▶ [The task] Are you able to quote each entry exactly as written?

Scene change data:
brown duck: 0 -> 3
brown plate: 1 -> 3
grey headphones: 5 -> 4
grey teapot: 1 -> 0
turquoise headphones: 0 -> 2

▶ [Exercise output]
brown duck: 0 -> 3
brown plate: 1 -> 3
grey headphones: 5 -> 4
grey teapot: 1 -> 0
turquoise headphones: 0 -> 2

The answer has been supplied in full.